(Action item): If a line in the records below contains the word "robot", return that line.

Object position data
____
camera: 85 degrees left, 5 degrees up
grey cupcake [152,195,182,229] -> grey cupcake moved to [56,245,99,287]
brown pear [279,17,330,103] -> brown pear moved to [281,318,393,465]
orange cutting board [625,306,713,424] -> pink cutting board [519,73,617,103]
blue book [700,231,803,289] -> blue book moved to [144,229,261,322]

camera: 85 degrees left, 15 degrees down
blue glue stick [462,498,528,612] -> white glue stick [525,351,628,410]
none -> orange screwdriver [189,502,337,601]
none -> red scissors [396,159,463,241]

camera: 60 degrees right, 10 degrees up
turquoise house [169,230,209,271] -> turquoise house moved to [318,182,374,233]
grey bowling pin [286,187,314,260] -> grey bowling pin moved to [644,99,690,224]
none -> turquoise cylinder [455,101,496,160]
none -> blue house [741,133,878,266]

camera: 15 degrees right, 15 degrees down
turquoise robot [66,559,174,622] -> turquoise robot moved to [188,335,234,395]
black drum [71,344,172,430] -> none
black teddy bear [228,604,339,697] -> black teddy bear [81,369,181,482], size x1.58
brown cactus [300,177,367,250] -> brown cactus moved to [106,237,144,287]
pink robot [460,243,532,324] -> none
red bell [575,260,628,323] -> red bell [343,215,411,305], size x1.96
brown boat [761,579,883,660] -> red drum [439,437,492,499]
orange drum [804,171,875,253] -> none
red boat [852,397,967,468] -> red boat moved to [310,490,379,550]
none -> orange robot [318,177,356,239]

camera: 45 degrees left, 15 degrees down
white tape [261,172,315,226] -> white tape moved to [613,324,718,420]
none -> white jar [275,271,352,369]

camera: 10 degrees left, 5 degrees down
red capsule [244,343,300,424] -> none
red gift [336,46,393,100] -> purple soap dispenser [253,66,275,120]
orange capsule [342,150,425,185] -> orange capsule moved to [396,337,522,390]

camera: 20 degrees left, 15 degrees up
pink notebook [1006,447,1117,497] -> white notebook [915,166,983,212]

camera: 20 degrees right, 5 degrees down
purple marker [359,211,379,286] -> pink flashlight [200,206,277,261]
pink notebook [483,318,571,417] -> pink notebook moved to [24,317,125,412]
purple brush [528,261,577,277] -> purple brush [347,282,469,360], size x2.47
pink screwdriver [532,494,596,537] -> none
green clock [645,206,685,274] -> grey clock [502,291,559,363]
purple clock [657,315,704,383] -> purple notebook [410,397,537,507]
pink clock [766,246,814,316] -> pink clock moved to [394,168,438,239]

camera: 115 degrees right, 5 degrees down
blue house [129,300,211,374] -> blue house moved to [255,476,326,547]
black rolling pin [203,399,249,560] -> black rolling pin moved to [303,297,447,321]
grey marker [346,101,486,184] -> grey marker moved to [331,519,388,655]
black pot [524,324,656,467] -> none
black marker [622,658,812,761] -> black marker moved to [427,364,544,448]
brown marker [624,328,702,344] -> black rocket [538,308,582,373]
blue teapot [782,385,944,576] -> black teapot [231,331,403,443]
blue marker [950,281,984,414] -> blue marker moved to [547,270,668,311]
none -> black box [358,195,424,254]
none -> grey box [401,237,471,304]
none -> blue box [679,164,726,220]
____
(Problem solution):
turquoise robot [66,559,174,622] -> turquoise robot moved to [188,335,234,395]
pink robot [460,243,532,324] -> none
none -> orange robot [318,177,356,239]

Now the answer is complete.